EXERCISE TASK — Copy the records below with "top-left" swapped for "upper-left", leaving everything else unchanged.

TASK DATA —
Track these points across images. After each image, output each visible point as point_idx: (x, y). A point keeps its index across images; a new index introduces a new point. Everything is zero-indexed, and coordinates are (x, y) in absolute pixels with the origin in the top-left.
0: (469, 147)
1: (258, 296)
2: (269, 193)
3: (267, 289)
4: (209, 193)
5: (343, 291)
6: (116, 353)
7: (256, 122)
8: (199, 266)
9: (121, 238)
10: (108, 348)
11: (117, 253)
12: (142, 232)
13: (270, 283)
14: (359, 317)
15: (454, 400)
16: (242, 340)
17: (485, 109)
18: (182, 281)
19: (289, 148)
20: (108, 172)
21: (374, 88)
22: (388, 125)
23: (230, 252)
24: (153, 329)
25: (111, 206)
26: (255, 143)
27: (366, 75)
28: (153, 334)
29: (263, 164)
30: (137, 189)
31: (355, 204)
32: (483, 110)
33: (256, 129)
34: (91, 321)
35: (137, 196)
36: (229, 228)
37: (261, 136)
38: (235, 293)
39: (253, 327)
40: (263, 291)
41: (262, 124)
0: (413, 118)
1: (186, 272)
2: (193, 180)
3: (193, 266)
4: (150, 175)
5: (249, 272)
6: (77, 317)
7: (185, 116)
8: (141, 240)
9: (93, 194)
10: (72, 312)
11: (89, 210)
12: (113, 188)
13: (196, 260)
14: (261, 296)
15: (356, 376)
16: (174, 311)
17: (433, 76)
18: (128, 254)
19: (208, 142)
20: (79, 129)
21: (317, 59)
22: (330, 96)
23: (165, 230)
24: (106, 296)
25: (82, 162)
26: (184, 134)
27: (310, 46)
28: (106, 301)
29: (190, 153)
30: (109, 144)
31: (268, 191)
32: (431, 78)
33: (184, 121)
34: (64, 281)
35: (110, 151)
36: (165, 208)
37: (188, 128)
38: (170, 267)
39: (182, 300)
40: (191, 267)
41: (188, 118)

SOLUTION TO THE EXERCISE —
Track these points across images. After each image, output each visible point as point_idx: (x, y). A point keeps its index across images; a new index introduces a new point. Everything is zero-indexed, and coordinates are (x, y) in absolute pixels with the origin in the upper-left.
0: (469, 147)
1: (258, 296)
2: (269, 193)
3: (267, 289)
4: (209, 193)
5: (343, 291)
6: (116, 353)
7: (256, 122)
8: (199, 266)
9: (121, 238)
10: (108, 348)
11: (117, 253)
12: (142, 232)
13: (270, 283)
14: (359, 317)
15: (454, 400)
16: (242, 340)
17: (485, 109)
18: (182, 281)
19: (289, 148)
20: (108, 172)
21: (374, 88)
22: (388, 125)
23: (230, 252)
24: (153, 329)
25: (111, 206)
26: (255, 143)
27: (366, 75)
28: (153, 334)
29: (263, 164)
30: (137, 189)
31: (355, 204)
32: (483, 110)
33: (256, 129)
34: (91, 321)
35: (137, 196)
36: (229, 228)
37: (261, 136)
38: (235, 293)
39: (253, 327)
40: (263, 291)
41: (262, 124)
0: (413, 118)
1: (186, 272)
2: (193, 180)
3: (193, 266)
4: (150, 175)
5: (249, 272)
6: (77, 317)
7: (185, 116)
8: (141, 240)
9: (93, 194)
10: (72, 312)
11: (89, 210)
12: (113, 188)
13: (196, 260)
14: (261, 296)
15: (356, 376)
16: (174, 311)
17: (433, 76)
18: (128, 254)
19: (208, 142)
20: (79, 129)
21: (317, 59)
22: (330, 96)
23: (165, 230)
24: (106, 296)
25: (82, 162)
26: (184, 134)
27: (310, 46)
28: (106, 301)
29: (190, 153)
30: (109, 144)
31: (268, 191)
32: (431, 78)
33: (184, 121)
34: (64, 281)
35: (110, 151)
36: (165, 208)
37: (188, 128)
38: (170, 267)
39: (182, 300)
40: (191, 267)
41: (188, 118)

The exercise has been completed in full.